[Start of TASK INPUTS]

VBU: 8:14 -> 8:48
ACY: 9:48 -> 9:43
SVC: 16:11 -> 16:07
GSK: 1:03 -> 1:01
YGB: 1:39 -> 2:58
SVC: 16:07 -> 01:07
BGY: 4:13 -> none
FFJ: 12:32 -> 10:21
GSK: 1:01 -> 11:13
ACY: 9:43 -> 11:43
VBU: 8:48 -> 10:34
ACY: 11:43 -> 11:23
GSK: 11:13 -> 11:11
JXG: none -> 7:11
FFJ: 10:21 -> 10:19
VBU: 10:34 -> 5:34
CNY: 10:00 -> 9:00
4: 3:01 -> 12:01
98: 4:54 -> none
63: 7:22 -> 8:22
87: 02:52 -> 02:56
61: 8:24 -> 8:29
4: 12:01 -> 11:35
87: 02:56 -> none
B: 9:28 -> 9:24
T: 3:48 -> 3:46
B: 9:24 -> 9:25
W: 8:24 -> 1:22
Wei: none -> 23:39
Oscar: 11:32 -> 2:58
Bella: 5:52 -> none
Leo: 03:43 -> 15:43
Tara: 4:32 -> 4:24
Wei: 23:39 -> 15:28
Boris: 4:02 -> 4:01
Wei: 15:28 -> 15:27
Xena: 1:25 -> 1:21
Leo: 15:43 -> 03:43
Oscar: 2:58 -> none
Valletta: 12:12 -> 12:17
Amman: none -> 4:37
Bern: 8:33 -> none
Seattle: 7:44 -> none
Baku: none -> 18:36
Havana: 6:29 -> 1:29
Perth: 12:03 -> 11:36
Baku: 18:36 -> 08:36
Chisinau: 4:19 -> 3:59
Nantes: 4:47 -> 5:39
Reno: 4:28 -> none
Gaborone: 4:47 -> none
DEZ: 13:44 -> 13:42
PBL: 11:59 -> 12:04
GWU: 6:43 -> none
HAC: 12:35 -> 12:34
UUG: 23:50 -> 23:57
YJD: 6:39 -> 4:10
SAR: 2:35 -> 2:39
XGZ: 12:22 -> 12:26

[End of TASK INPUTS]

Copy all of the records above word for word, line by line.

— ANSWER TO THIS TASK —
VBU: 8:14 -> 8:48
ACY: 9:48 -> 9:43
SVC: 16:11 -> 16:07
GSK: 1:03 -> 1:01
YGB: 1:39 -> 2:58
SVC: 16:07 -> 01:07
BGY: 4:13 -> none
FFJ: 12:32 -> 10:21
GSK: 1:01 -> 11:13
ACY: 9:43 -> 11:43
VBU: 8:48 -> 10:34
ACY: 11:43 -> 11:23
GSK: 11:13 -> 11:11
JXG: none -> 7:11
FFJ: 10:21 -> 10:19
VBU: 10:34 -> 5:34
CNY: 10:00 -> 9:00
4: 3:01 -> 12:01
98: 4:54 -> none
63: 7:22 -> 8:22
87: 02:52 -> 02:56
61: 8:24 -> 8:29
4: 12:01 -> 11:35
87: 02:56 -> none
B: 9:28 -> 9:24
T: 3:48 -> 3:46
B: 9:24 -> 9:25
W: 8:24 -> 1:22
Wei: none -> 23:39
Oscar: 11:32 -> 2:58
Bella: 5:52 -> none
Leo: 03:43 -> 15:43
Tara: 4:32 -> 4:24
Wei: 23:39 -> 15:28
Boris: 4:02 -> 4:01
Wei: 15:28 -> 15:27
Xena: 1:25 -> 1:21
Leo: 15:43 -> 03:43
Oscar: 2:58 -> none
Valletta: 12:12 -> 12:17
Amman: none -> 4:37
Bern: 8:33 -> none
Seattle: 7:44 -> none
Baku: none -> 18:36
Havana: 6:29 -> 1:29
Perth: 12:03 -> 11:36
Baku: 18:36 -> 08:36
Chisinau: 4:19 -> 3:59
Nantes: 4:47 -> 5:39
Reno: 4:28 -> none
Gaborone: 4:47 -> none
DEZ: 13:44 -> 13:42
PBL: 11:59 -> 12:04
GWU: 6:43 -> none
HAC: 12:35 -> 12:34
UUG: 23:50 -> 23:57
YJD: 6:39 -> 4:10
SAR: 2:35 -> 2:39
XGZ: 12:22 -> 12:26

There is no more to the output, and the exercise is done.